How to complete this task - Each line from the one containing "cône/rouge 286 297" through the last line of the entries below is to be transcribed exactly. Nothing else belongs in the reply.

---

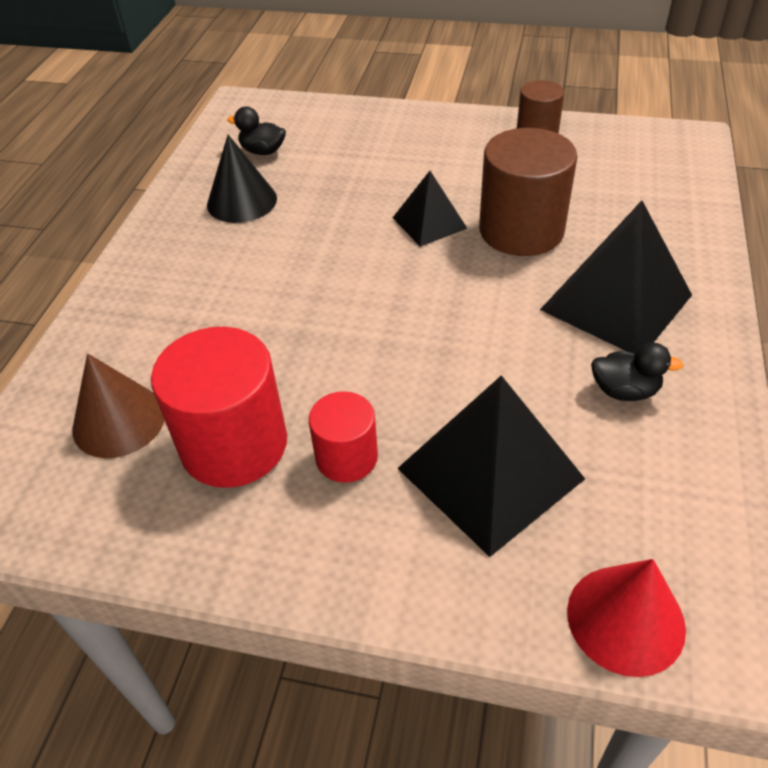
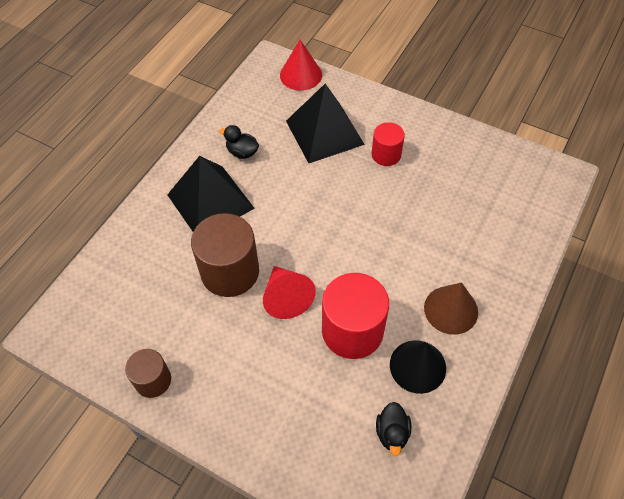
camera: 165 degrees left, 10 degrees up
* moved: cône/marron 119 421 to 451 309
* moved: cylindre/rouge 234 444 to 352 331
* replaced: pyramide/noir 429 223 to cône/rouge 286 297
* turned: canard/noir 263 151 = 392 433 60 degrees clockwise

---

Finished task -
* replaced: pyramide/noir 429 223 to cône/rouge 286 297
* turned: canard/noir 263 151 = 392 433 60 degrees clockwise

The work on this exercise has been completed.